Data records:
+---+
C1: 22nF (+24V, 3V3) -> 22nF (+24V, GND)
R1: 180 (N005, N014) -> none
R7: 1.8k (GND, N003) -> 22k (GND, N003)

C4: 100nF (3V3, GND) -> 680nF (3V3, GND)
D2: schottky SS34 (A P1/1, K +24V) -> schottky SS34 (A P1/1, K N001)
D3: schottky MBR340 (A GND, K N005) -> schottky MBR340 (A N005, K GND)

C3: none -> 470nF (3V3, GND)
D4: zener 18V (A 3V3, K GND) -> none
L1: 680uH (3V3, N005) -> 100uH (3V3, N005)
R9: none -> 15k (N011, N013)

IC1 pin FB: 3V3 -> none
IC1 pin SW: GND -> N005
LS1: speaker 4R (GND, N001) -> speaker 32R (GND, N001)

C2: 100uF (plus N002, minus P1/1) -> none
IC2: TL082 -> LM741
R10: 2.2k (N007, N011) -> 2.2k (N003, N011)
+---+
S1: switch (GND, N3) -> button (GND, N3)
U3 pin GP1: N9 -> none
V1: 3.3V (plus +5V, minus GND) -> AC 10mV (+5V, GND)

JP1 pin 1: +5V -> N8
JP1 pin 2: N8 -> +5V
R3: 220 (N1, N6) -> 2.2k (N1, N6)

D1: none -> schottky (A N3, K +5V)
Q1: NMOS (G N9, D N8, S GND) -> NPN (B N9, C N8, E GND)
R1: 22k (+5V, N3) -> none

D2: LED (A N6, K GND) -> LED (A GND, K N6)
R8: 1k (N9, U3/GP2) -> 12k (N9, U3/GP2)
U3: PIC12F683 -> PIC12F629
+---+
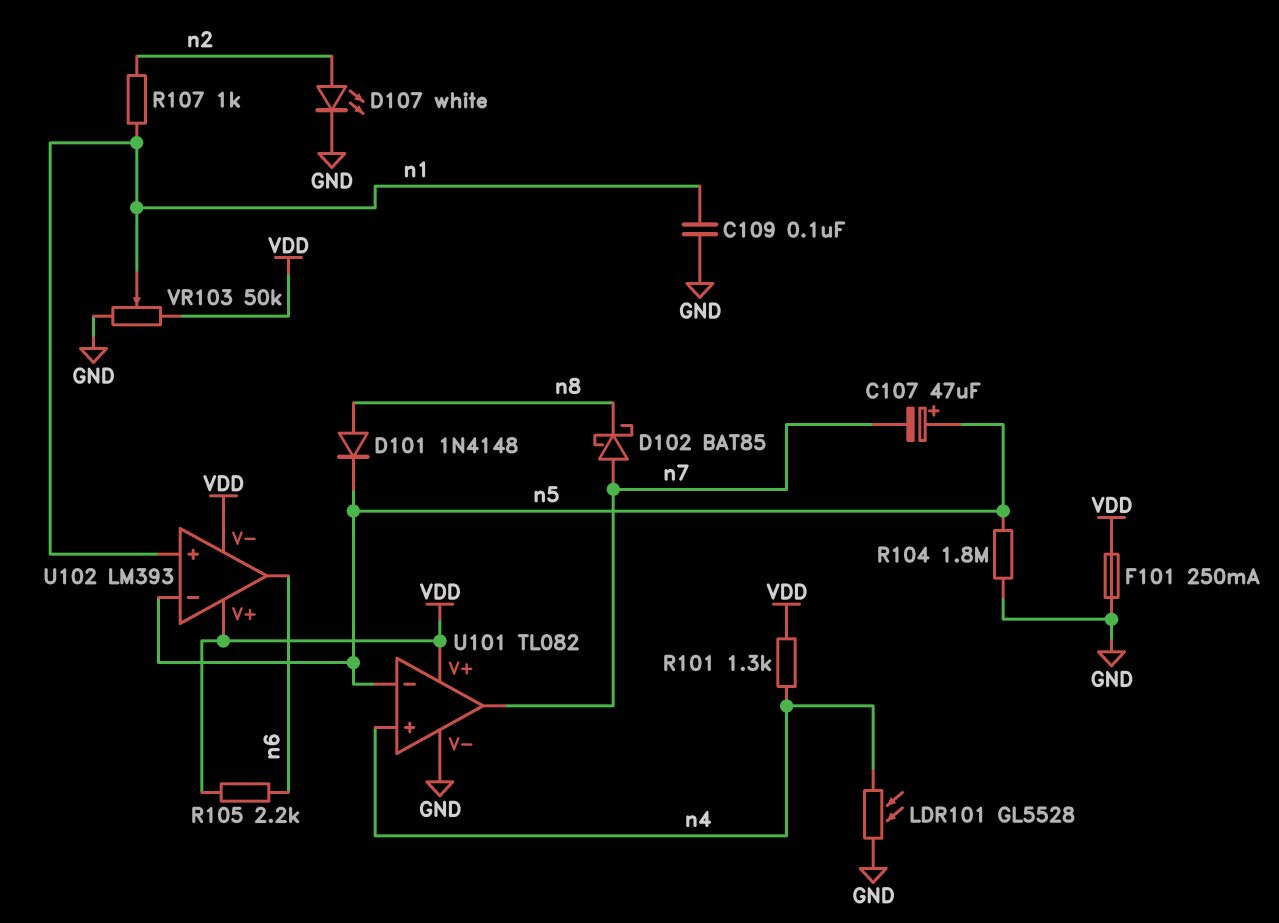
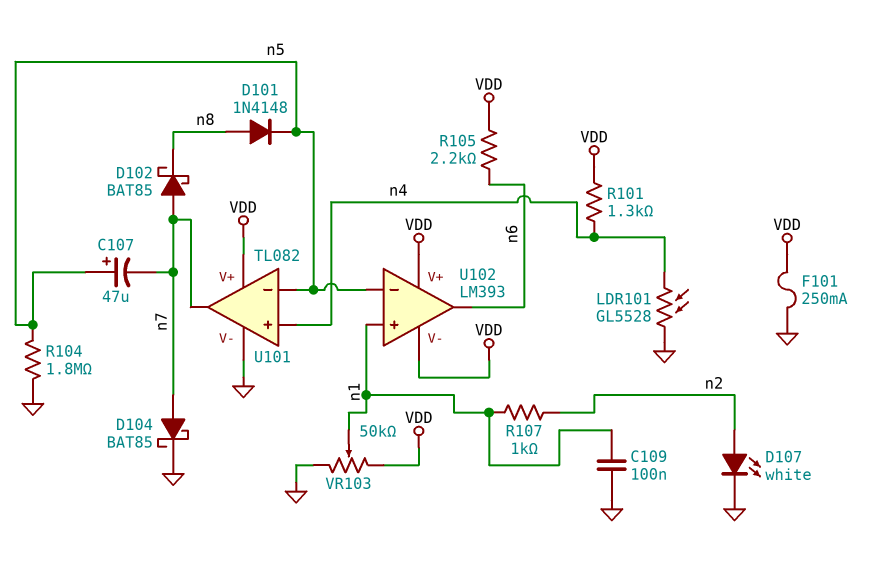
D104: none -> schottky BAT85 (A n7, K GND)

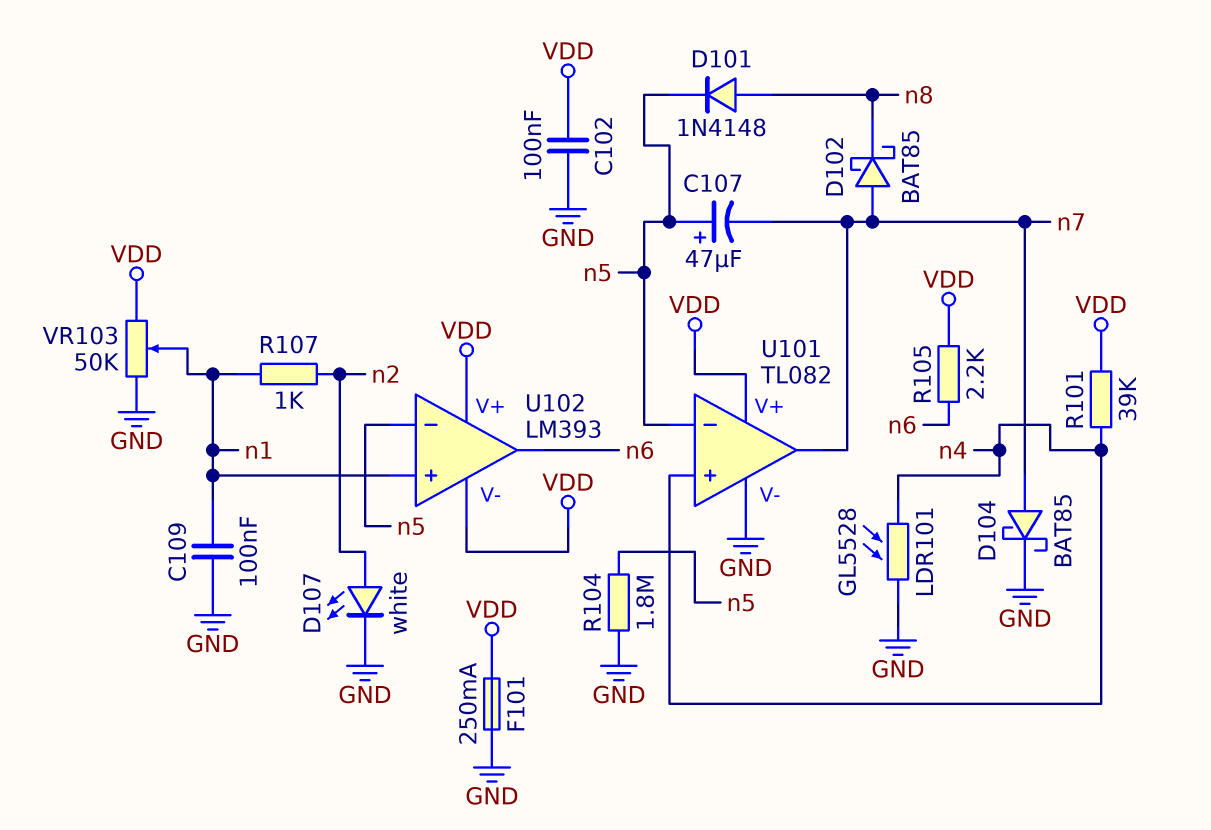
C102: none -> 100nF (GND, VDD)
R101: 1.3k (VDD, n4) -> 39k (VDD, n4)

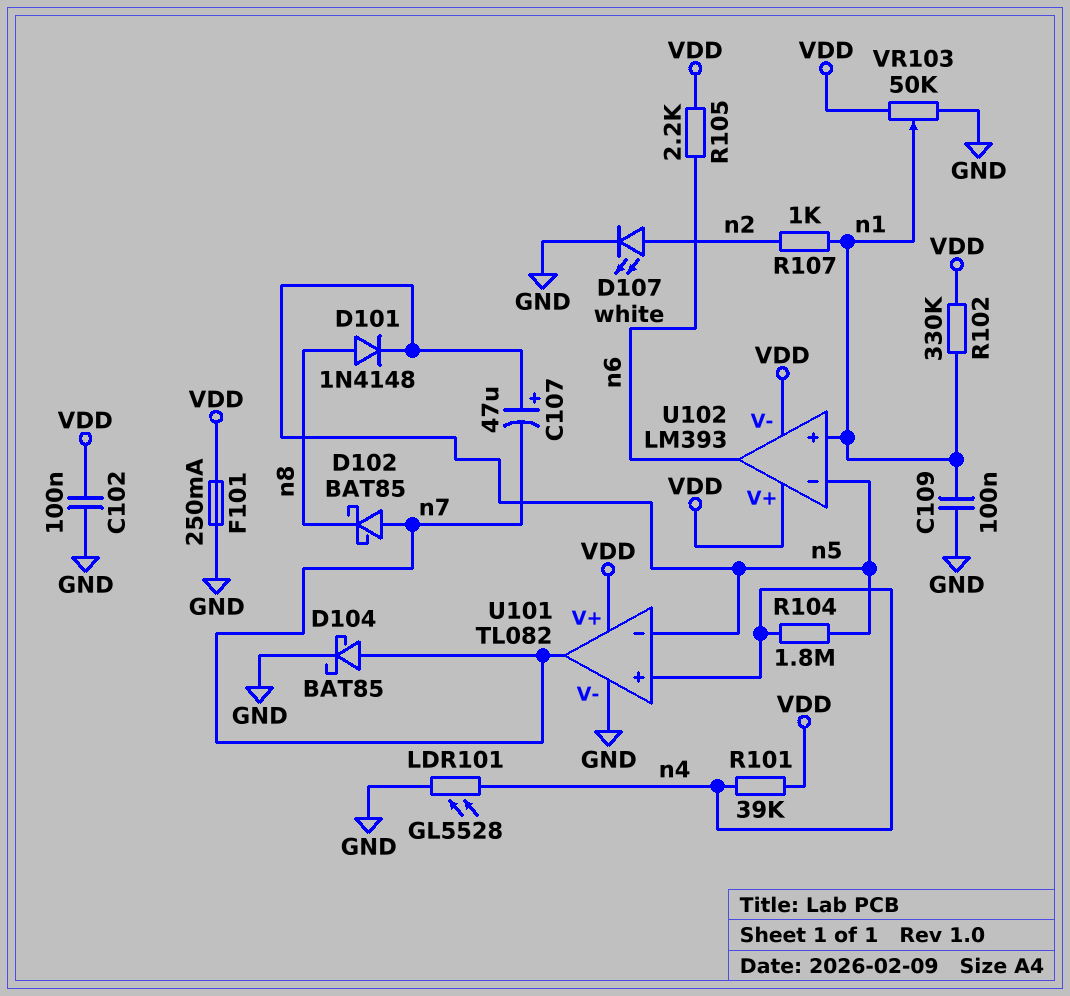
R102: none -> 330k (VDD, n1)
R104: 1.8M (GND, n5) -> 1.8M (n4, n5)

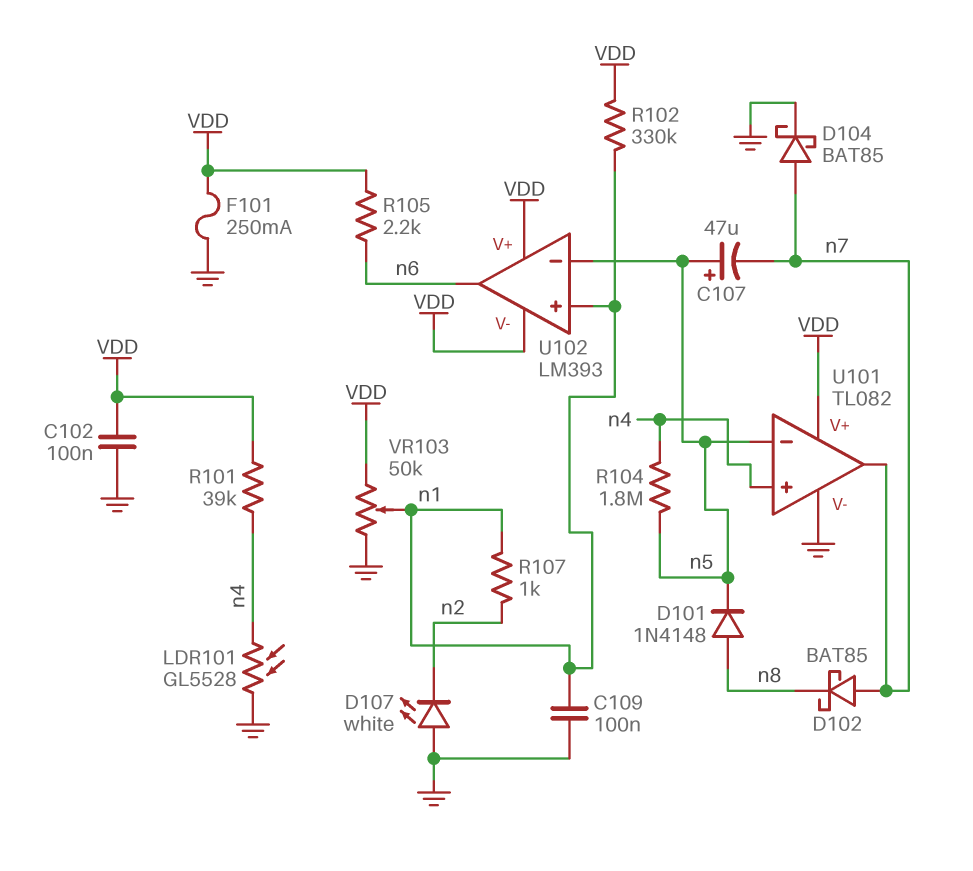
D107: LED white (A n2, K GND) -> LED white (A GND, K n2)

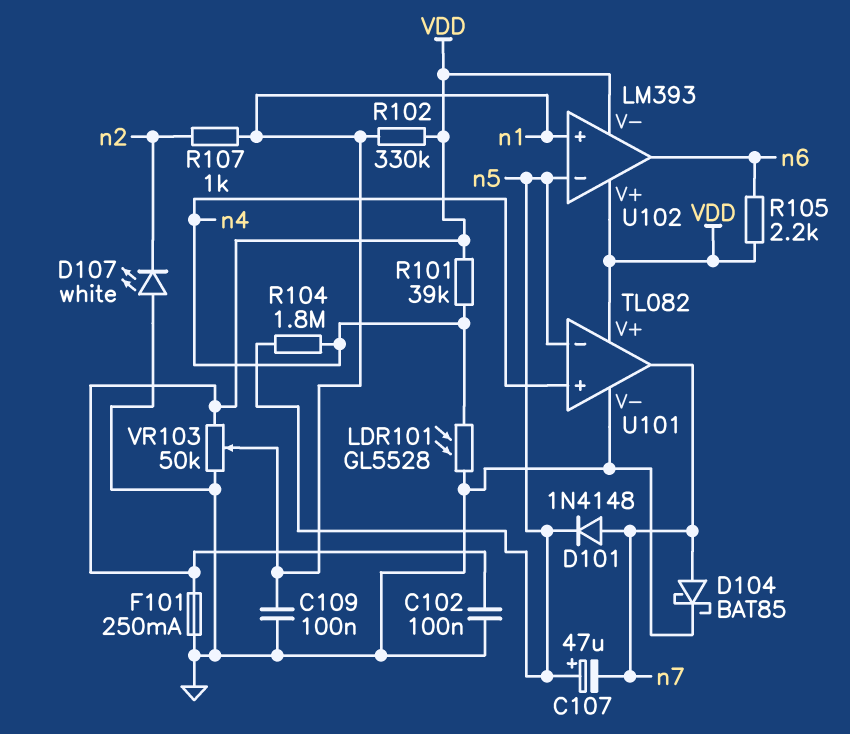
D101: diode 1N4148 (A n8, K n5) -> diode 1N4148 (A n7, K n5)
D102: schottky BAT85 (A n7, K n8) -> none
+---+
**TRY IT:** Only the lines above starting with the one with "JP1 pin 2: N8 -> +5V" and going through the one with "U3: PIC12F683 -> PIC12F629" are to be copied, word for word and with both ends kept.

**TASK OUTPUT:**
JP1 pin 2: N8 -> +5V
R3: 220 (N1, N6) -> 2.2k (N1, N6)

D1: none -> schottky (A N3, K +5V)
Q1: NMOS (G N9, D N8, S GND) -> NPN (B N9, C N8, E GND)
R1: 22k (+5V, N3) -> none

D2: LED (A N6, K GND) -> LED (A GND, K N6)
R8: 1k (N9, U3/GP2) -> 12k (N9, U3/GP2)
U3: PIC12F683 -> PIC12F629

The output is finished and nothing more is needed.